= What the exercise asks =
Up to the line containing "red star: moved", nothing is kept; from that line through the end of the data below, output every line exactly.

= Information shown =
<<<<
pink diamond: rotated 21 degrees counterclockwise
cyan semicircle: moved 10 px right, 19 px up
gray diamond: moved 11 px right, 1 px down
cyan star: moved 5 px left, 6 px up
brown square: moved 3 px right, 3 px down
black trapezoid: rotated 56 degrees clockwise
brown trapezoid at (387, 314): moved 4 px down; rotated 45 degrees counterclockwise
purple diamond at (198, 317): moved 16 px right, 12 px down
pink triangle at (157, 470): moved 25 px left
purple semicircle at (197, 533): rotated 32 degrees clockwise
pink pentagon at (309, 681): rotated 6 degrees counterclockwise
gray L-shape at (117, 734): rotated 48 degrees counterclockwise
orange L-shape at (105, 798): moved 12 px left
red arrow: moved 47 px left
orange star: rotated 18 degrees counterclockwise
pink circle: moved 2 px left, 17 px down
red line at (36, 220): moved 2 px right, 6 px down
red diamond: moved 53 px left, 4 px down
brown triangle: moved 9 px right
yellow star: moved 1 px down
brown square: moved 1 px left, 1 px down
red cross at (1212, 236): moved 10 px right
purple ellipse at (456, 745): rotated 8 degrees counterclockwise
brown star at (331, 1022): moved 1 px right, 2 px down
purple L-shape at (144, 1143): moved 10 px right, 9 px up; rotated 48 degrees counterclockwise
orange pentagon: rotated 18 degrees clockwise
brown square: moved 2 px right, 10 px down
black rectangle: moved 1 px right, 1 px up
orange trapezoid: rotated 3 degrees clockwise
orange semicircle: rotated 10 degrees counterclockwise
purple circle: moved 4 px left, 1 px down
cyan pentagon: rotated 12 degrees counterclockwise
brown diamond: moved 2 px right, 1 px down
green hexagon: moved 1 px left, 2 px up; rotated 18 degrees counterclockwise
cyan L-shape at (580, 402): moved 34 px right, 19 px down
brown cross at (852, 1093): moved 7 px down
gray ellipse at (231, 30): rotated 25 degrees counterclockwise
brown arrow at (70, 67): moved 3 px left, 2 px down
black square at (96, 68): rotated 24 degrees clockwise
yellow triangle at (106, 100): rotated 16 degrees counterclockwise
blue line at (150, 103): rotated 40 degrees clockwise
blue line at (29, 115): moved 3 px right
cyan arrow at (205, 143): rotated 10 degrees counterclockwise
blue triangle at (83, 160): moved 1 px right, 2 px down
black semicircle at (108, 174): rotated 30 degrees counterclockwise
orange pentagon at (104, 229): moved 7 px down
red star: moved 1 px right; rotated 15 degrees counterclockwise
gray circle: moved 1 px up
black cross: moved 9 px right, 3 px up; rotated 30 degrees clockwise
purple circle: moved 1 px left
>>>>
= The answer =
red star: moved 1 px right; rotated 15 degrees counterclockwise
gray circle: moved 1 px up
black cross: moved 9 px right, 3 px up; rotated 30 degrees clockwise
purple circle: moved 1 px left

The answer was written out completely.